Stepwise shape edit descriptions
============================================================

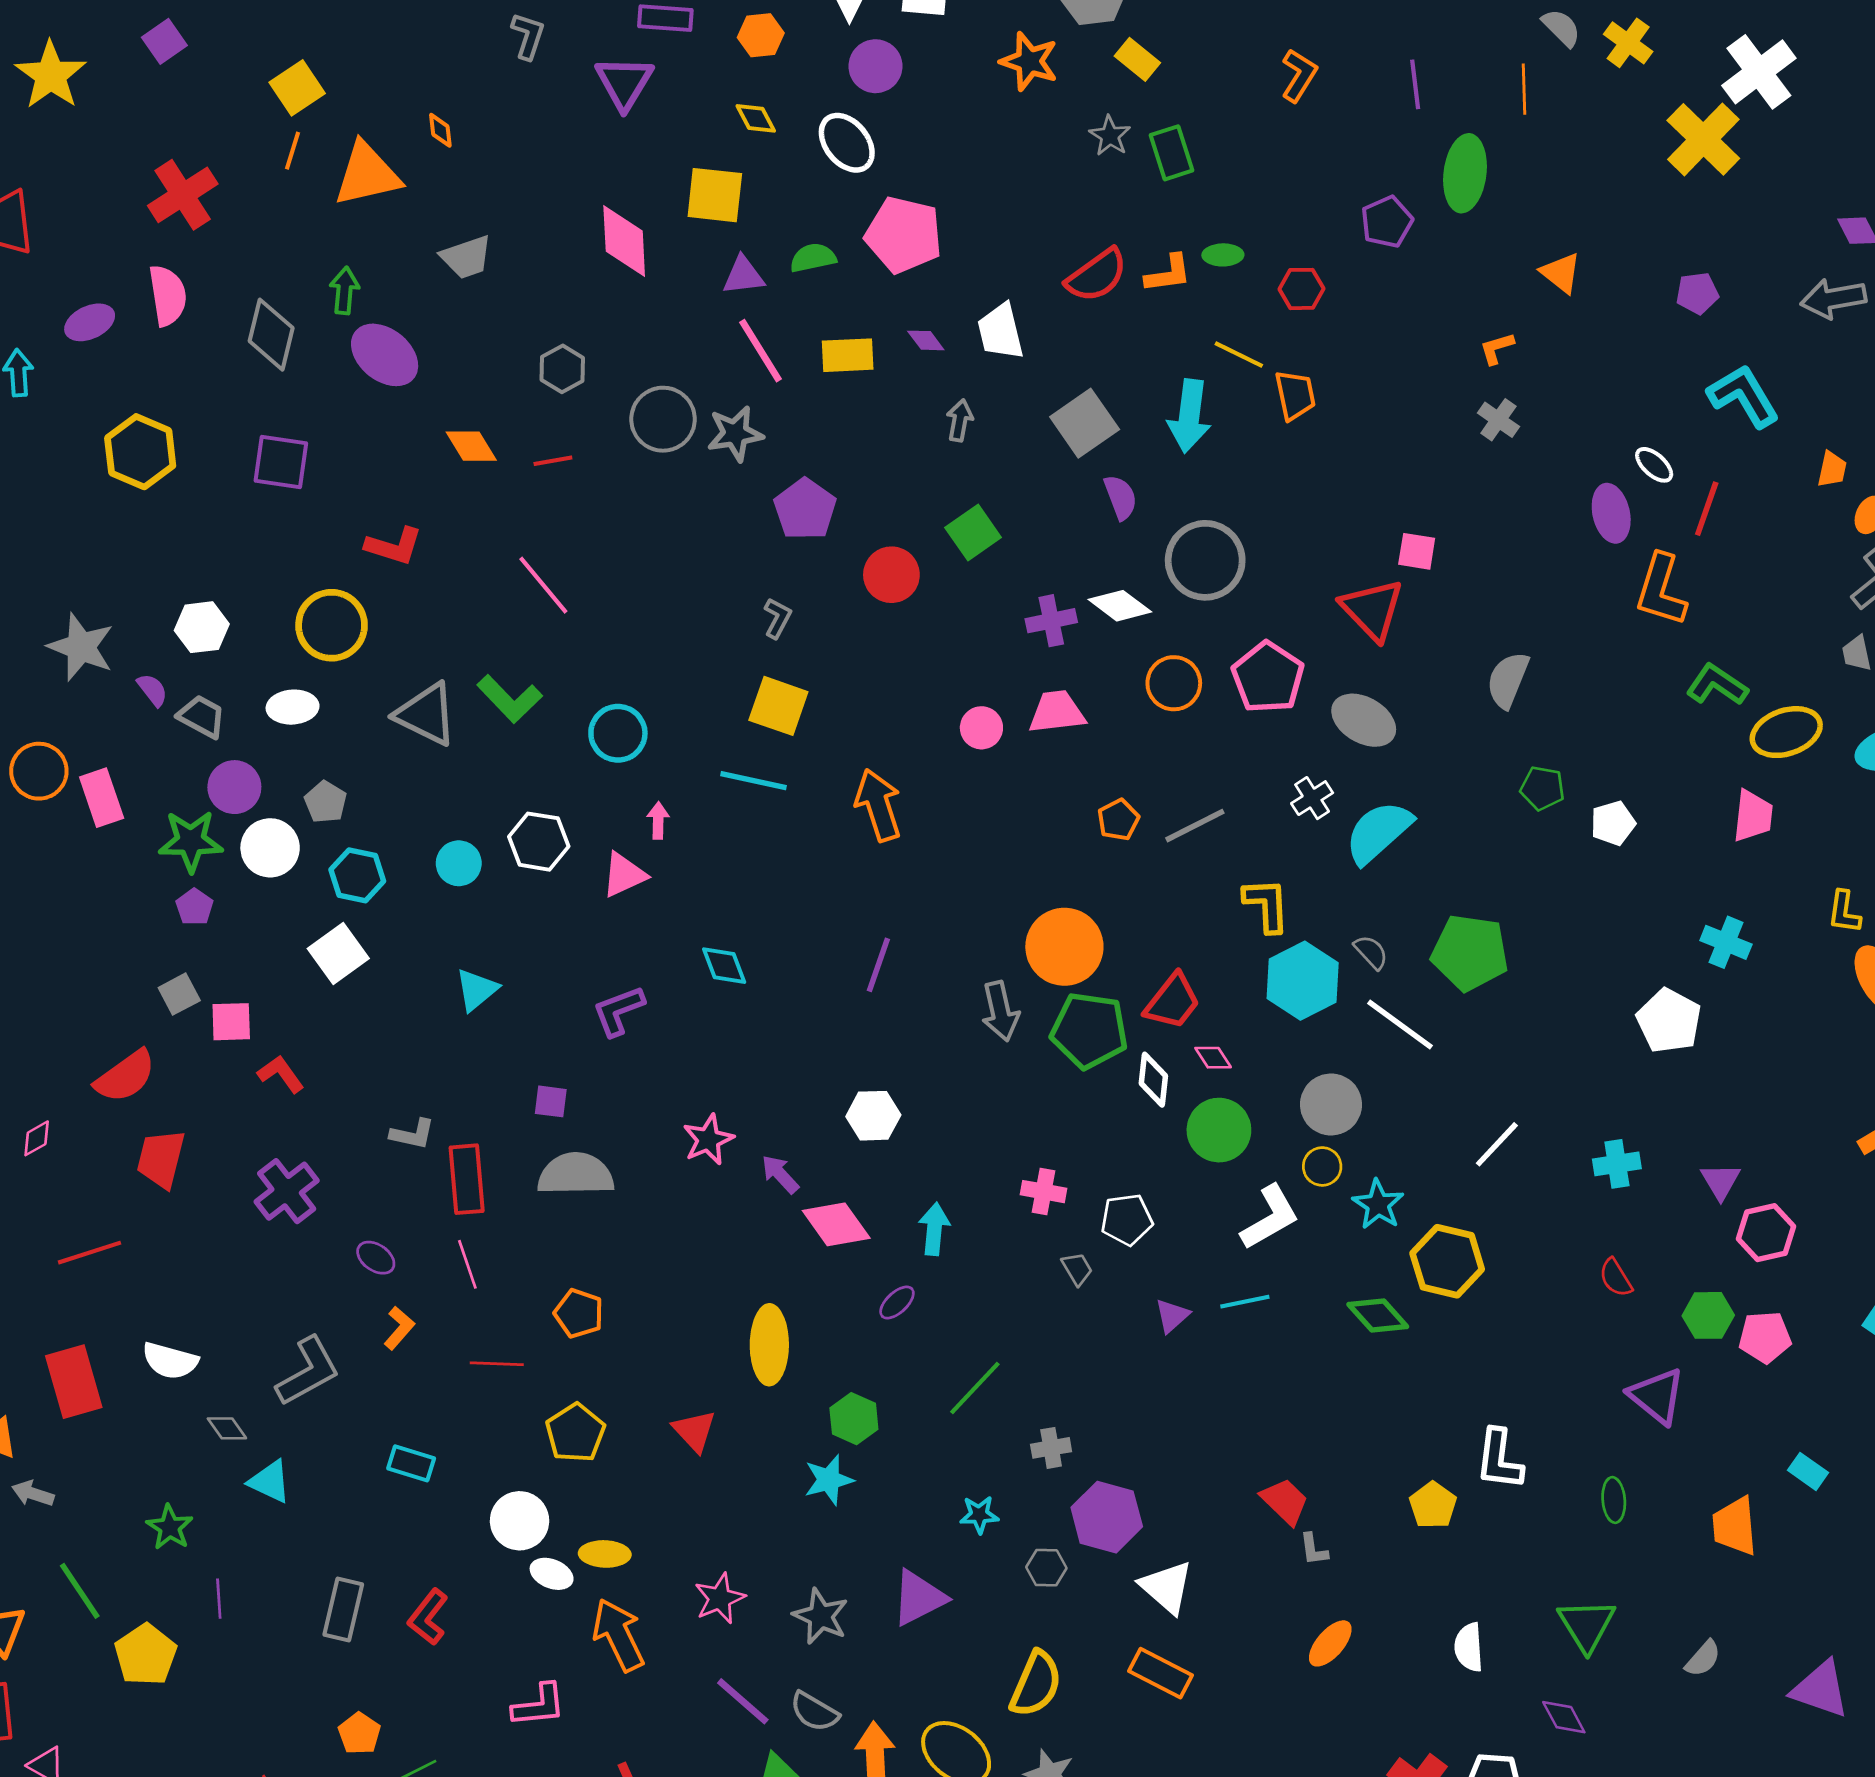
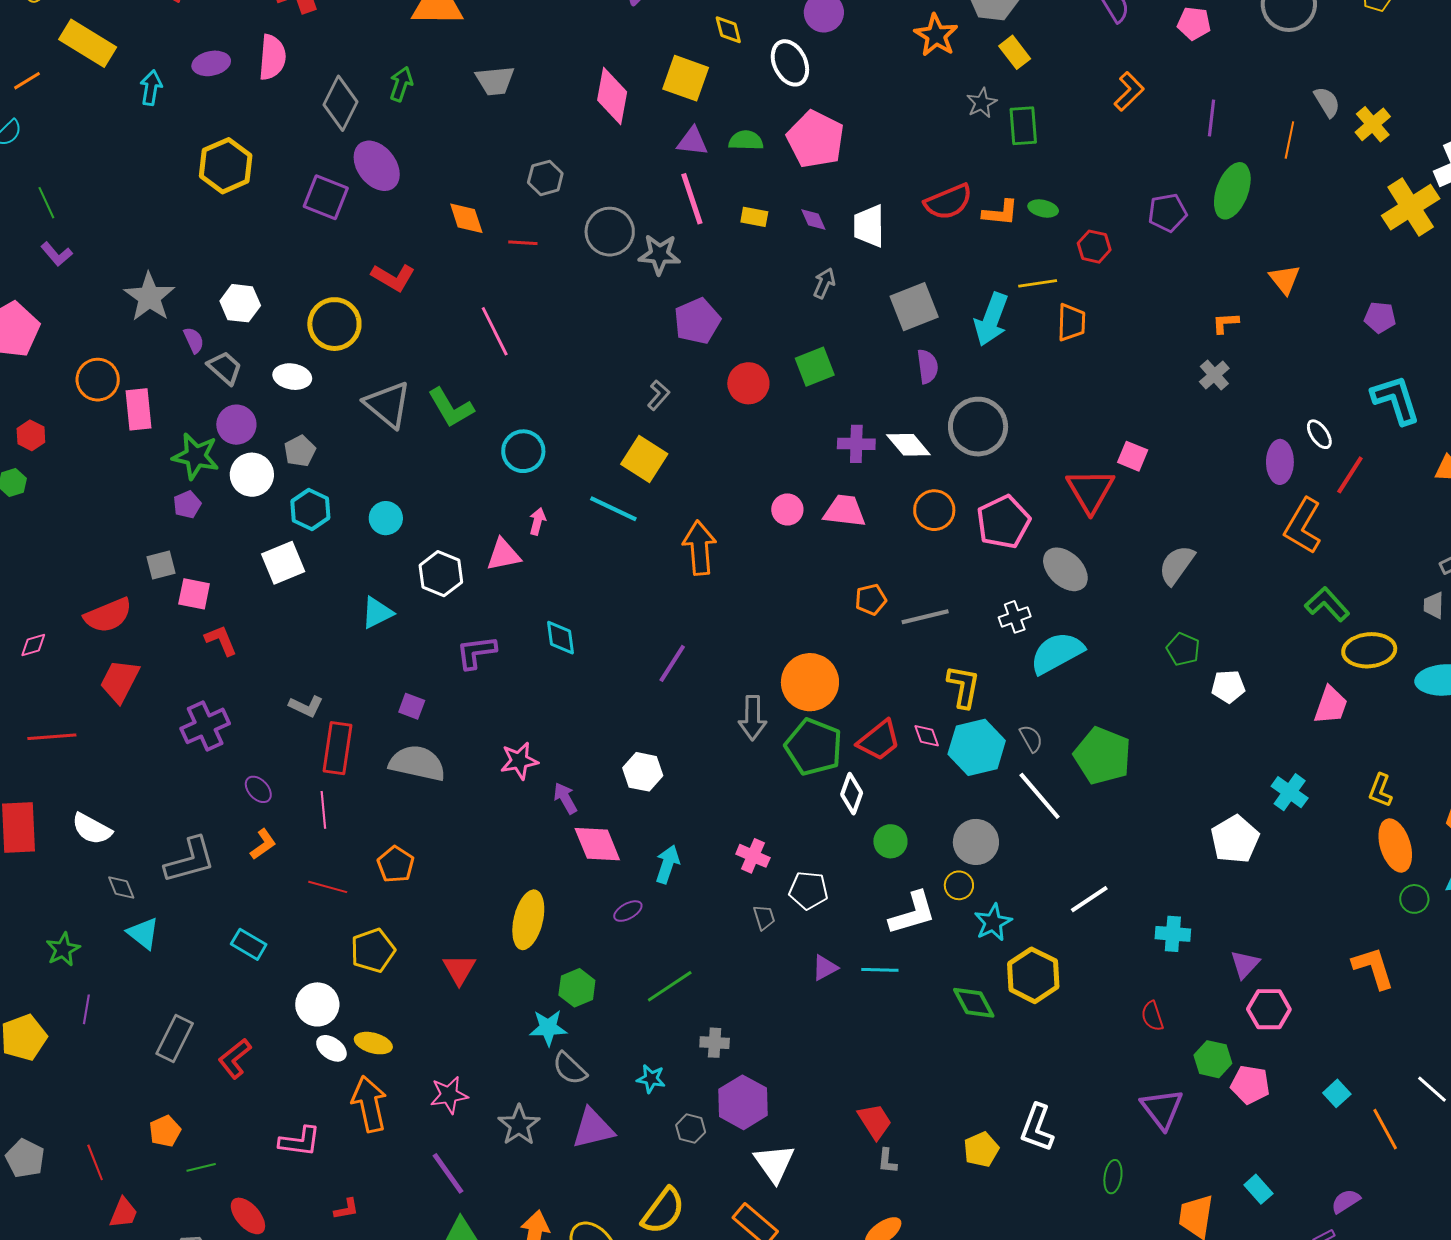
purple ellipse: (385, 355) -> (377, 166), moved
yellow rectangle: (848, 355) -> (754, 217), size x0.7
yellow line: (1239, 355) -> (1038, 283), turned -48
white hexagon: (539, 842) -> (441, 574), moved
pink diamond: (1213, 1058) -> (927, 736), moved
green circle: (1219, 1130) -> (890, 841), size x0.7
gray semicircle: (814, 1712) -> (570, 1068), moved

============================================================

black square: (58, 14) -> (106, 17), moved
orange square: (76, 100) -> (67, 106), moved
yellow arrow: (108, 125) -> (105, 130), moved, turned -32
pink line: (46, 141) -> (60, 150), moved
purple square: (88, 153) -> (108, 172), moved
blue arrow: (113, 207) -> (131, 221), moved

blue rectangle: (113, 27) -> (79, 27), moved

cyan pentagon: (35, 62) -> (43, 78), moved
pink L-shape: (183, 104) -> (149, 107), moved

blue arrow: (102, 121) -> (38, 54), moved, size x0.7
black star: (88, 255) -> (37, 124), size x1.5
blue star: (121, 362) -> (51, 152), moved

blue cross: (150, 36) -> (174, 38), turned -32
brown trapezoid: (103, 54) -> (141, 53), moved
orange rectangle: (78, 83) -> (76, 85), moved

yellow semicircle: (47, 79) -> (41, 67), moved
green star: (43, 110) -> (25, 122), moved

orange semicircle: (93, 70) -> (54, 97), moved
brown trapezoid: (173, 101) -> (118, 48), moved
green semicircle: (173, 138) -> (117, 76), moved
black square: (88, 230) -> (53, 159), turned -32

============================================================

- Exercise
Using the data above, print exactly the lines from the line that contains "green circle: (1219, 1130)" through the line that contains "gray semicircle: (814, 1712)", with both included.

- Response to the exercise
green circle: (1219, 1130) -> (890, 841), size x0.7
gray semicircle: (814, 1712) -> (570, 1068), moved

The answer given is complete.